THE DATA
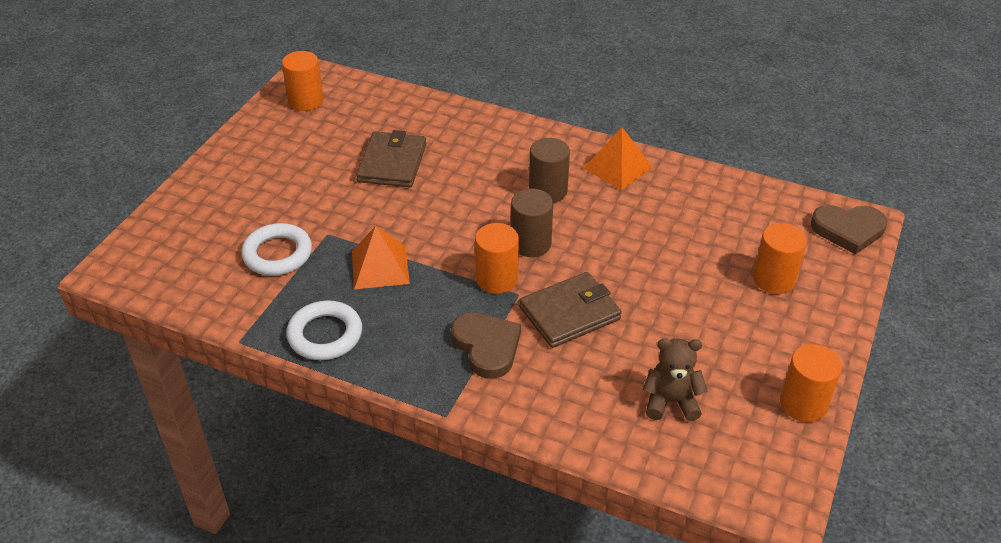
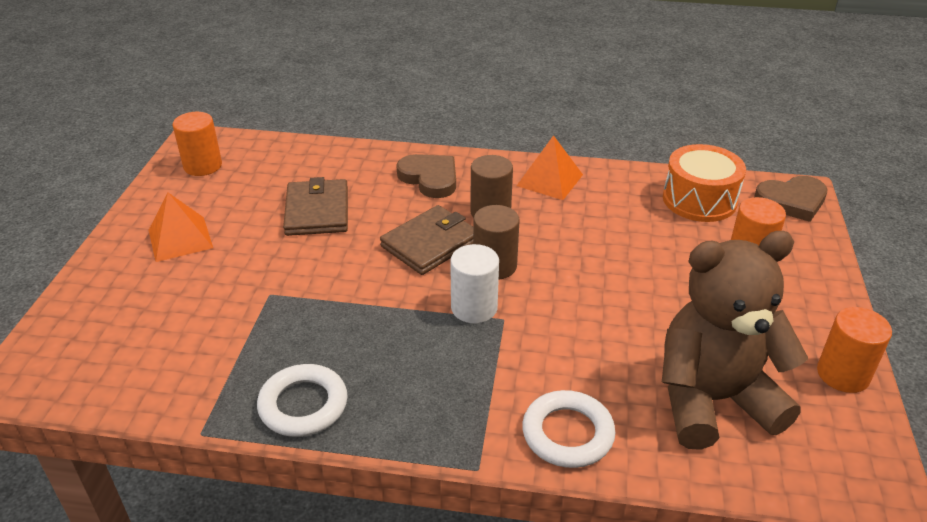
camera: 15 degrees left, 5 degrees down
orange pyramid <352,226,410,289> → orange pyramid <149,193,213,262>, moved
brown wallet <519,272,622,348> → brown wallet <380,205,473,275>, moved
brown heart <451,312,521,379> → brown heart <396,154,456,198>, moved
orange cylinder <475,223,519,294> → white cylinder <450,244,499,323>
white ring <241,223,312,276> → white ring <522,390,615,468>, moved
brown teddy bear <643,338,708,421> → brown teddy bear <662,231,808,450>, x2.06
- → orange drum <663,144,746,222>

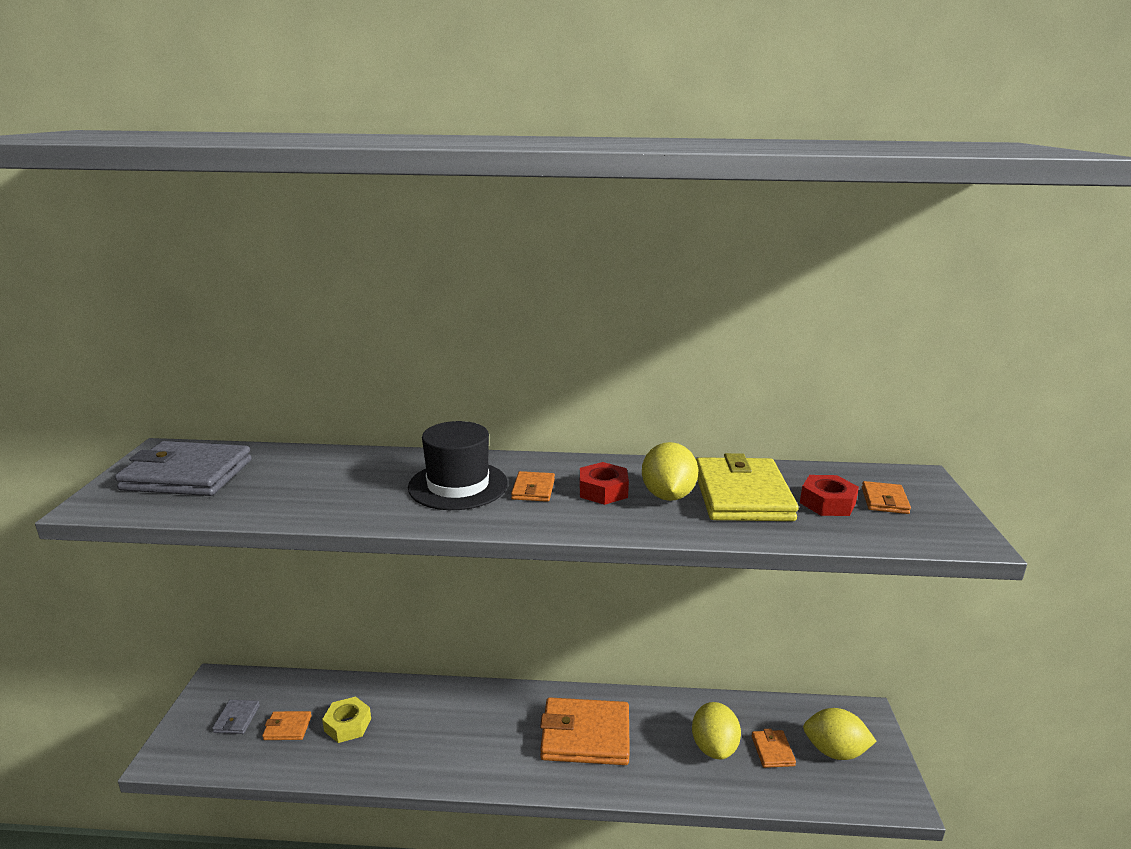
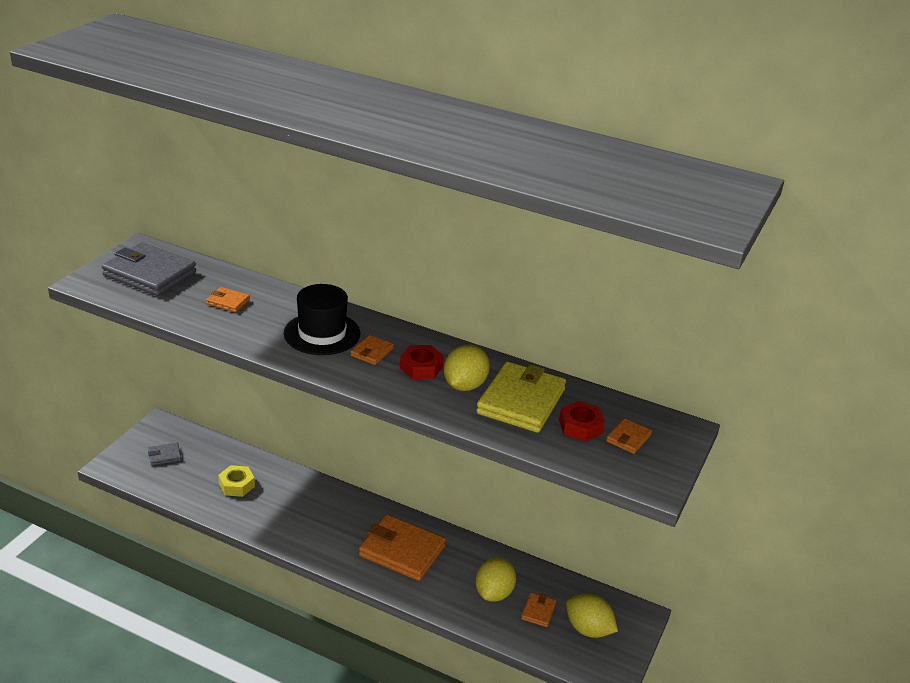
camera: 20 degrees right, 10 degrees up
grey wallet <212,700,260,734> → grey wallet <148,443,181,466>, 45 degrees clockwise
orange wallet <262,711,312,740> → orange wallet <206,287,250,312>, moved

* * *

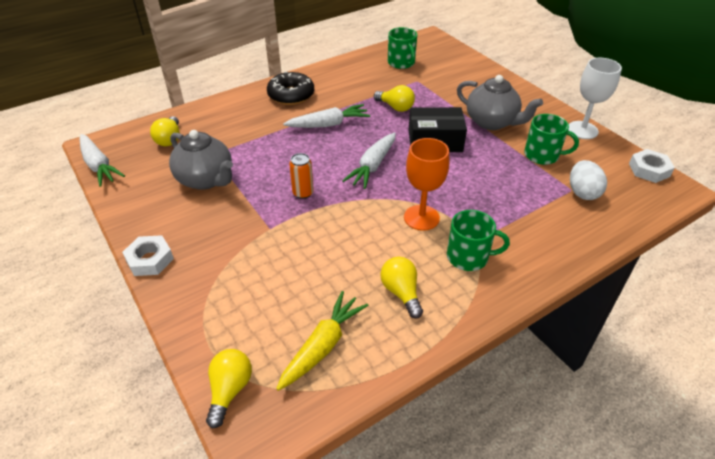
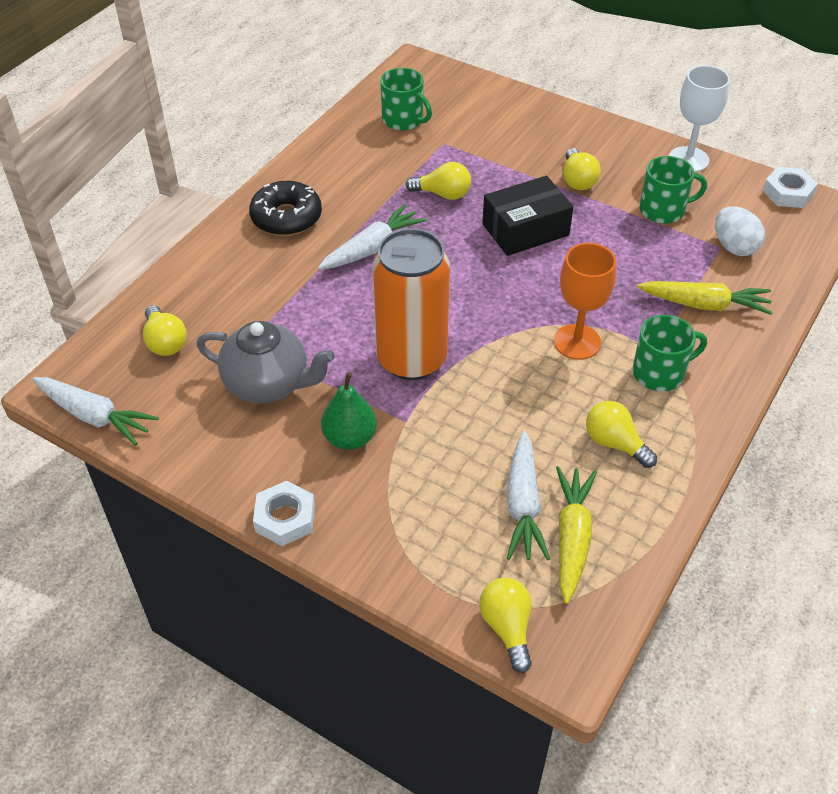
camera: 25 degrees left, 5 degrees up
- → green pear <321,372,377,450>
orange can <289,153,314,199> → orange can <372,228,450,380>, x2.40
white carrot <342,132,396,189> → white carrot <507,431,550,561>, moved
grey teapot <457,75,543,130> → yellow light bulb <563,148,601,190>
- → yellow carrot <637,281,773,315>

EXERCISE DIRECTIONS
Take the records above and return, word for word, only the lines that fall from the line with "orange pyramid <352,226,410,289>" to the line with "white ring <241,223,312,276>", both of them included.

SOLUTION
orange pyramid <352,226,410,289> → orange pyramid <149,193,213,262>, moved
brown wallet <519,272,622,348> → brown wallet <380,205,473,275>, moved
brown heart <451,312,521,379> → brown heart <396,154,456,198>, moved
orange cylinder <475,223,519,294> → white cylinder <450,244,499,323>
white ring <241,223,312,276> → white ring <522,390,615,468>, moved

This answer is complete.